## Requirement
Leaving out all pictures, copy the lines below exactly, from the line with "R206: 360 (EXP3, HEAT) -> none" to the last line, both ends included.

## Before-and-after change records
========
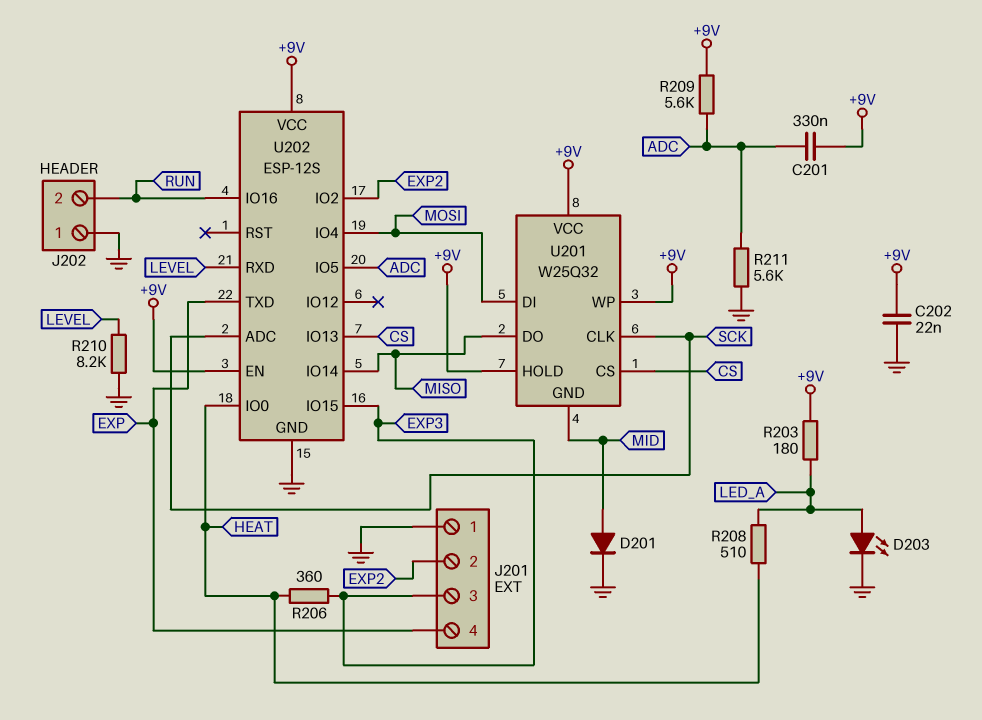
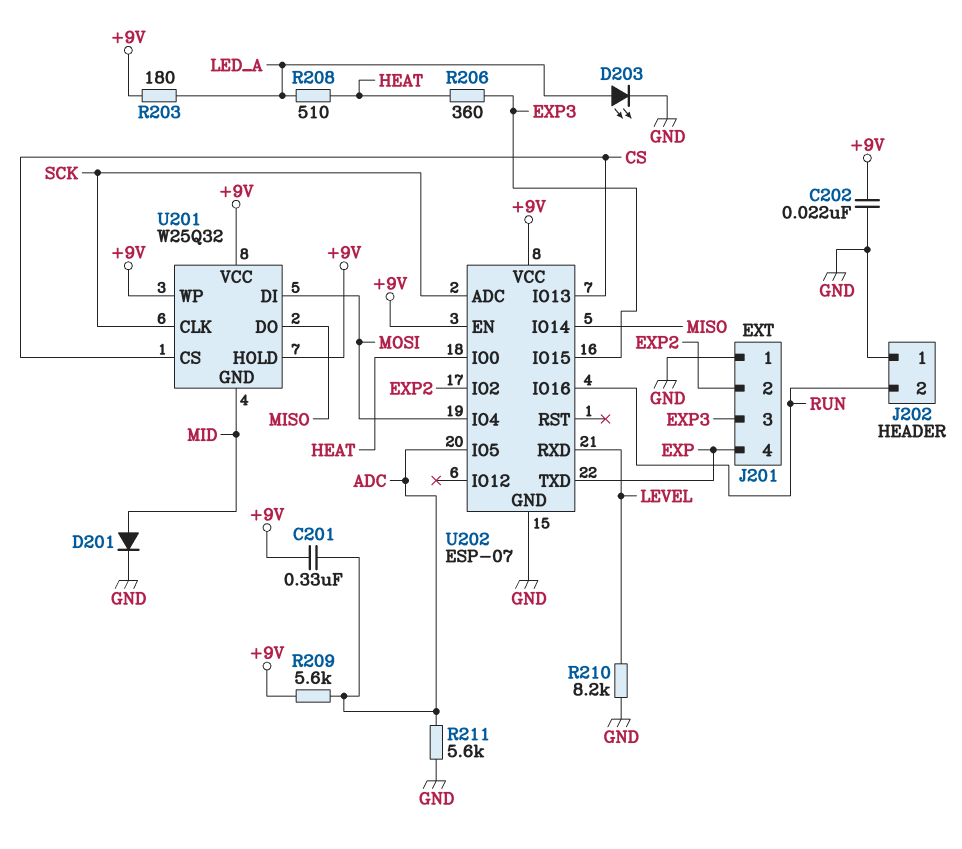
U202: ESP-12S -> ESP-07

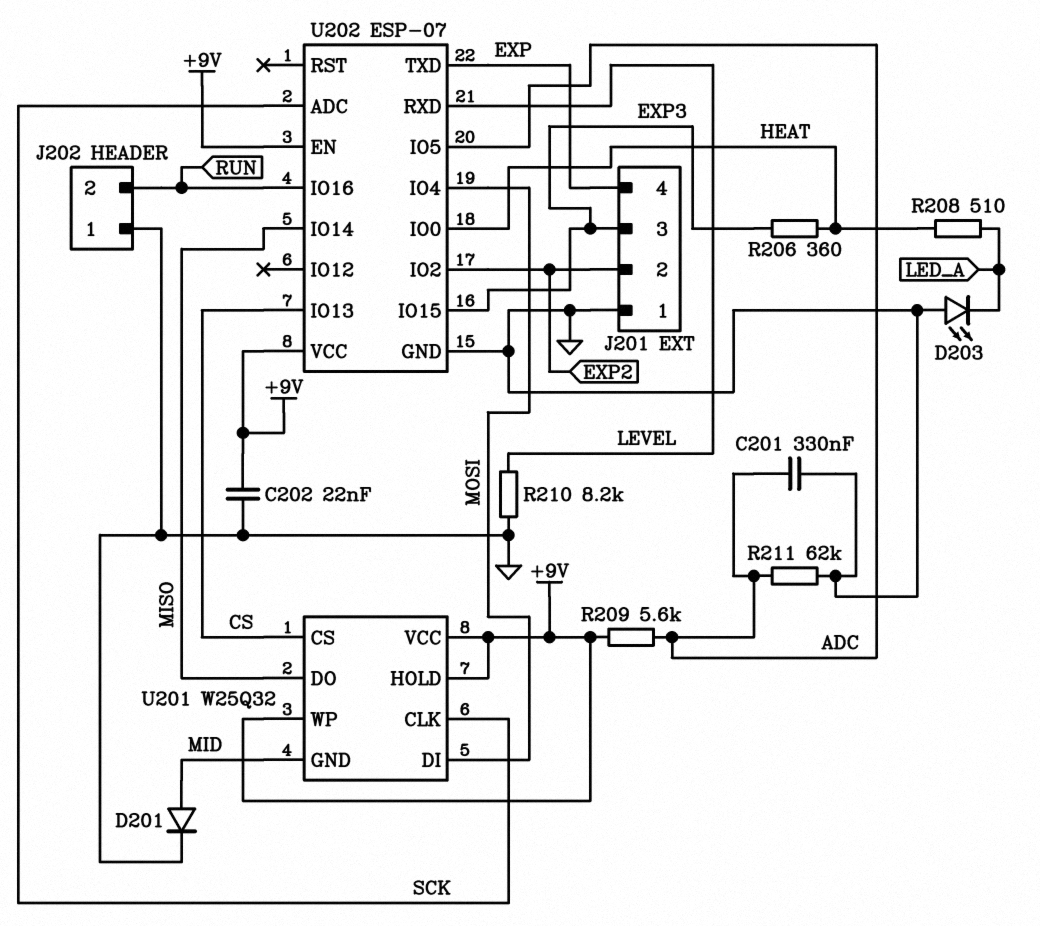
C201: 330nF (+9V, ADC) -> 330nF (ADC, GND)
D203: LED (A LED_A, K GND) -> LED (A GND, K LED_A)
R203: 180 (+9V, LED_A) -> none
R211: 5.6k (ADC, GND) -> 62k (ADC, GND)

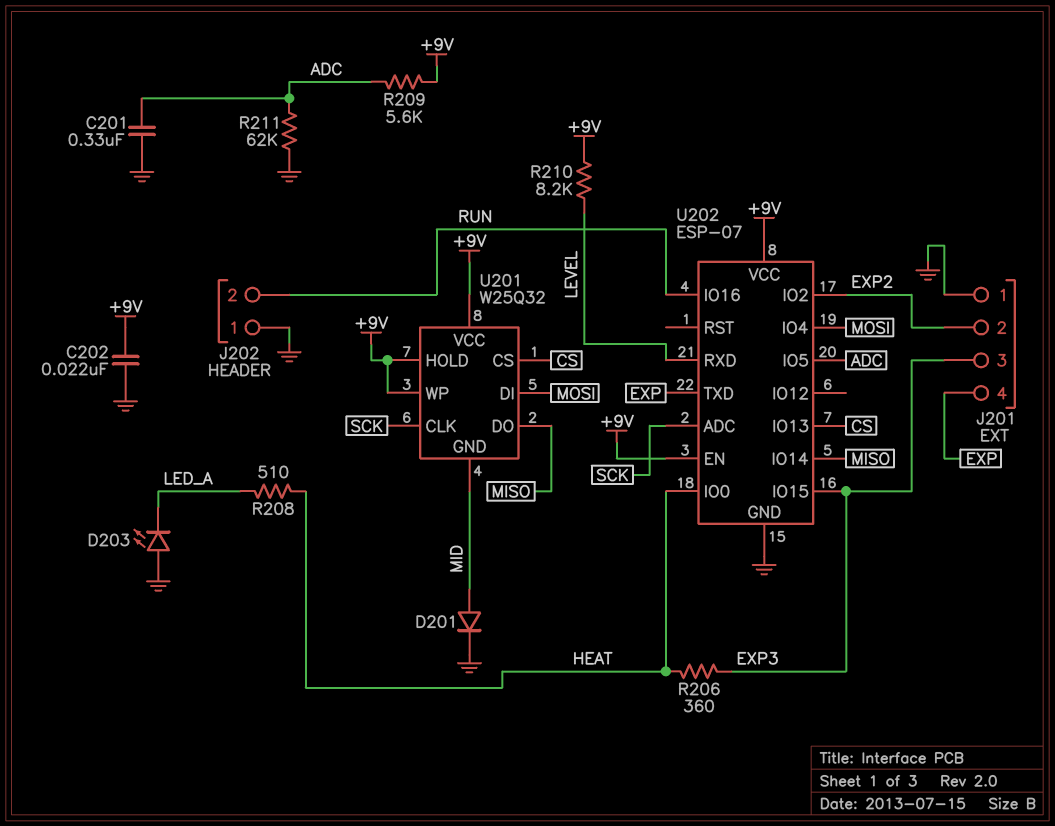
R210: 8.2k (GND, LEVEL) -> 8.2k (+9V, LEVEL)

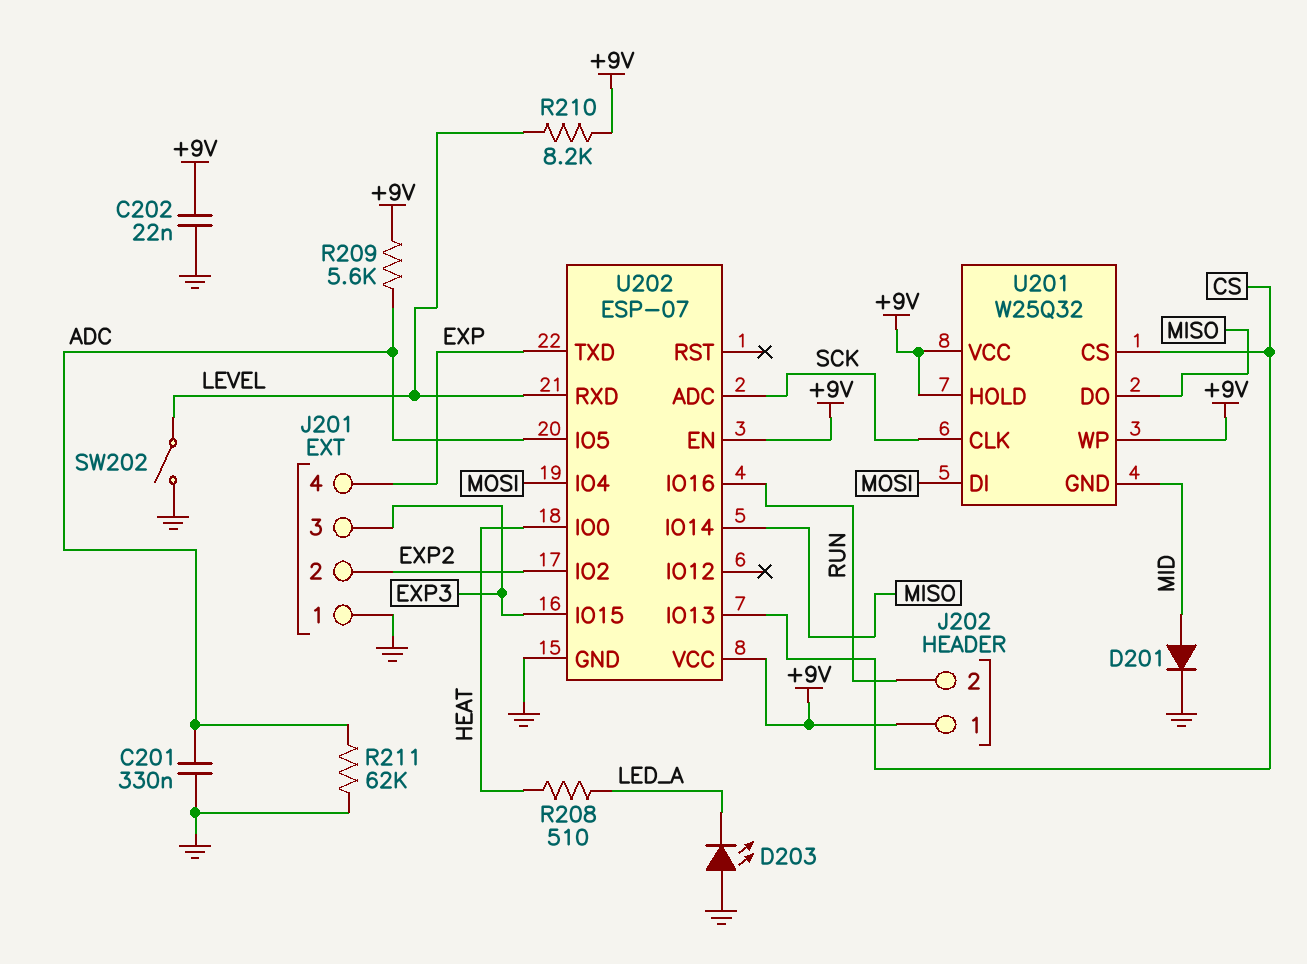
J202 pin 1: GND -> +9V
R206: 360 (EXP3, HEAT) -> none
SW202: none -> switch (GND, LEVEL)

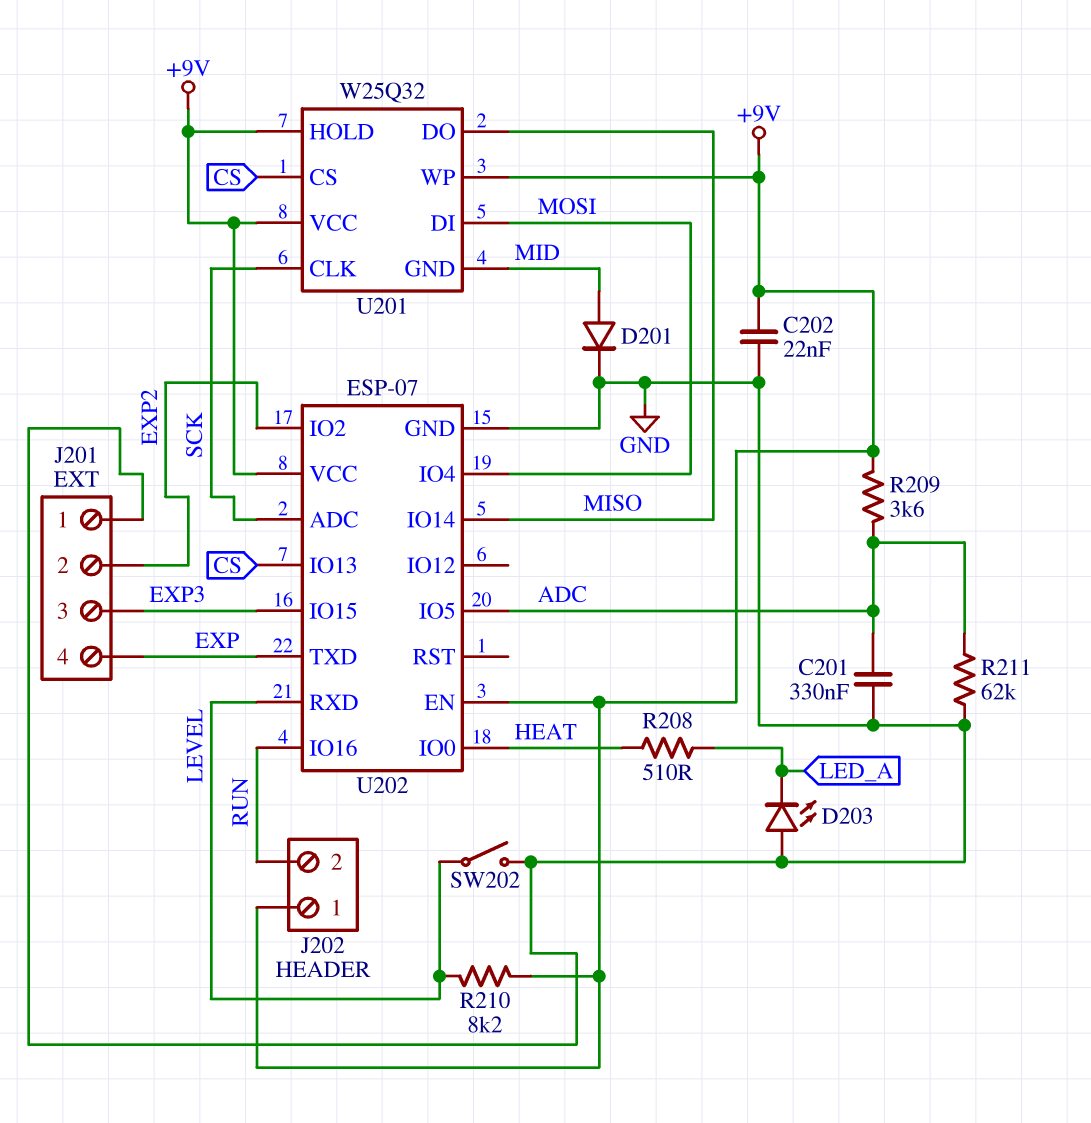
R209: 5.6k (+9V, ADC) -> 3.6k (+9V, ADC)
========
## Reply
R206: 360 (EXP3, HEAT) -> none
SW202: none -> switch (GND, LEVEL)

R209: 5.6k (+9V, ADC) -> 3.6k (+9V, ADC)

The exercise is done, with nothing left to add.